*Task statement:*
Among the entries that follow, find the lines containing the string "black" and copy them.

───

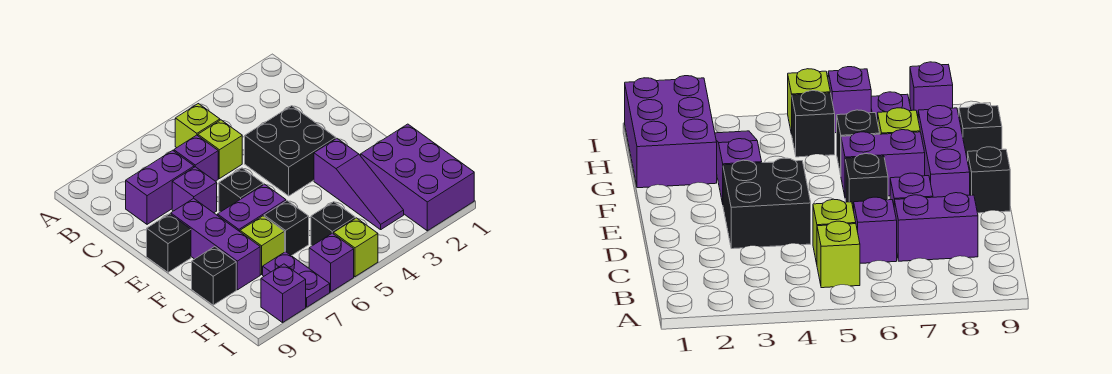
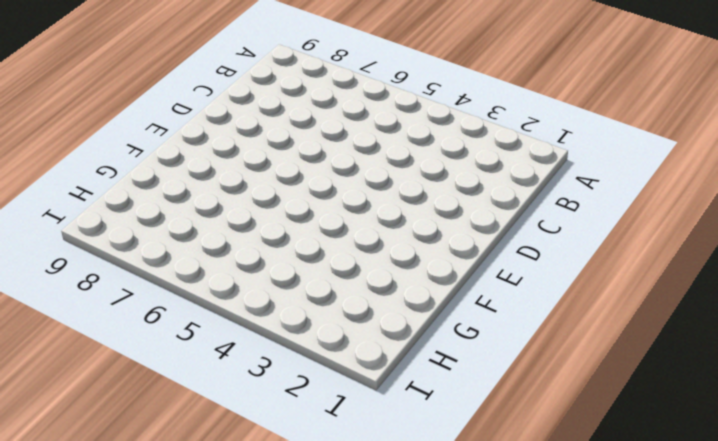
none -> lime brick B5 level 1
none -> lime brick C5 level 1
none -> purple brick C6 level 1

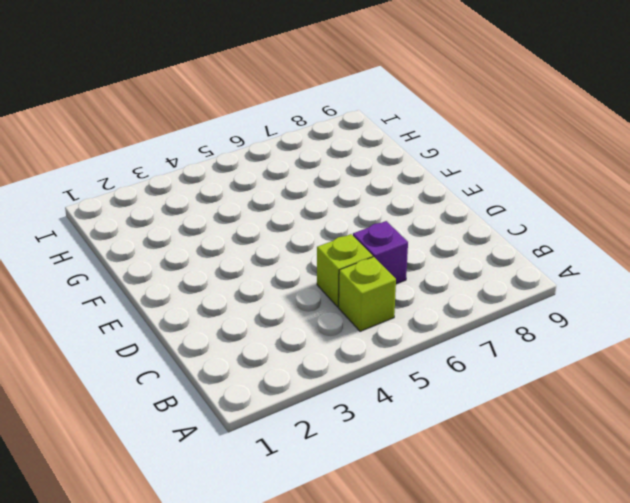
none -> purple brick C7:C8 level 1
none -> black brick D3:E4 level 1
none -> purple brick D7 level 1

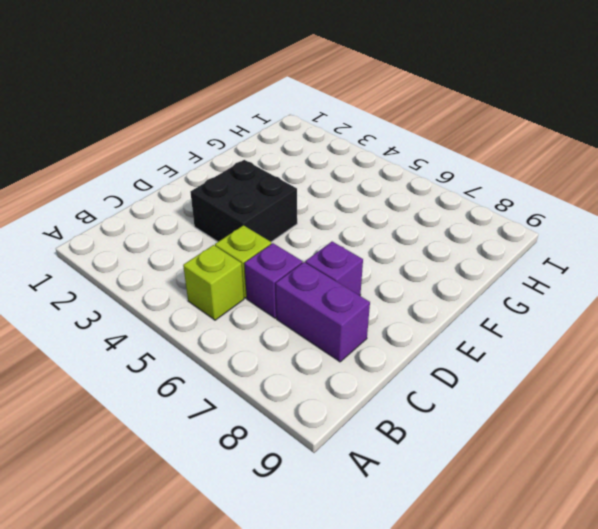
none -> black brick E6 level 1
none -> purple brick E8:G8 level 1
none -> black brick E9 level 1

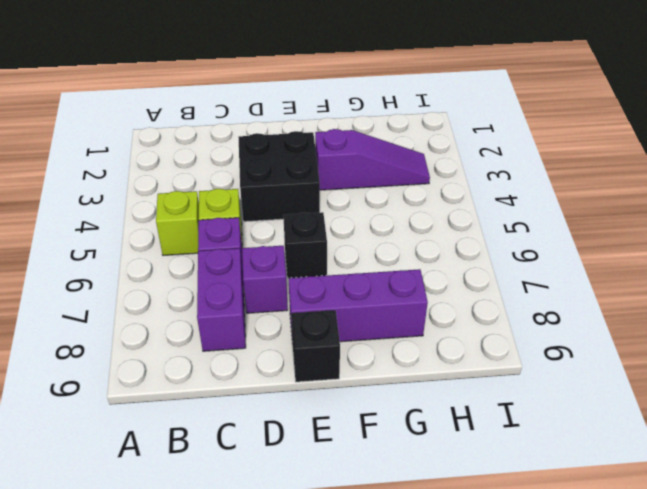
none -> purple brick F6:F7 level 1
none -> purple brick G1:I2 level 1
none -> black brick G6 level 1

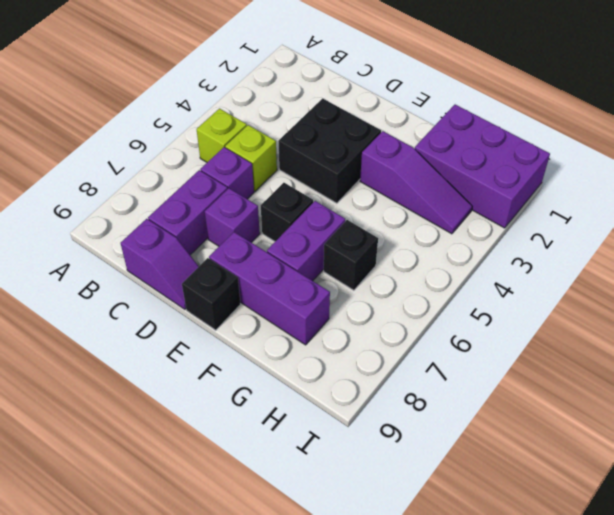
purple slope C9:D9 level 1 top C -> none
none -> lime brick G7 level 1
none -> black brick G9 level 1
none -> black brick H5 level 1

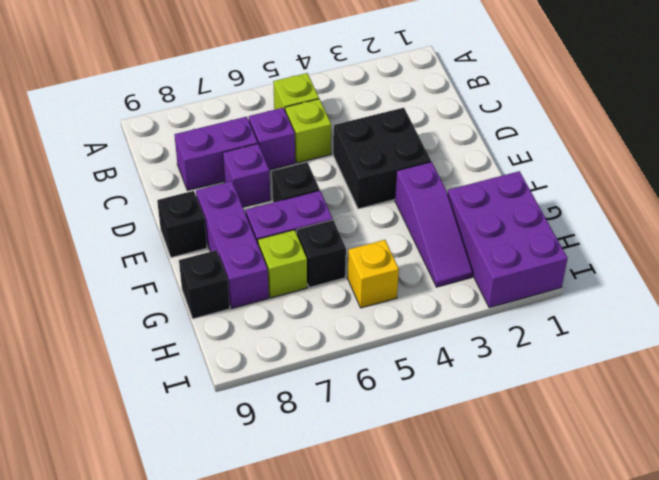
yellow brick H5 level 1 -> black brick H5 level 1
none -> purple plate H7:I7 level 1
none -> lime brick I5 level 1
none -> purple brick I6 level 1

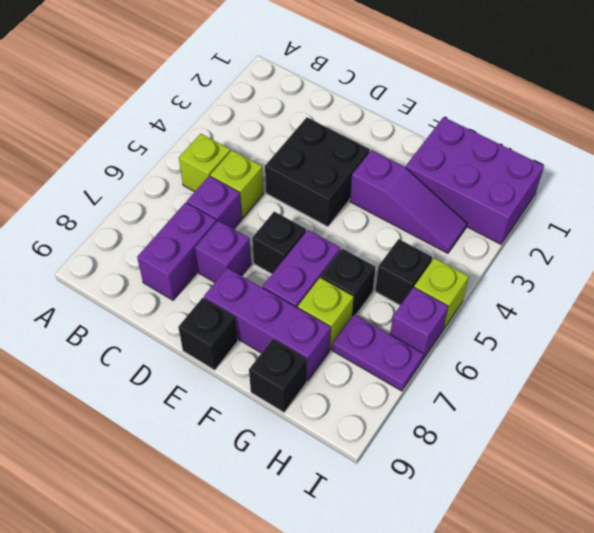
none -> purple brick I8 level 1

───

*Output for this exercise:*
none -> black brick D3:E4 level 1
none -> black brick E6 level 1
none -> black brick E9 level 1
none -> black brick G6 level 1
none -> black brick G9 level 1
none -> black brick H5 level 1
yellow brick H5 level 1 -> black brick H5 level 1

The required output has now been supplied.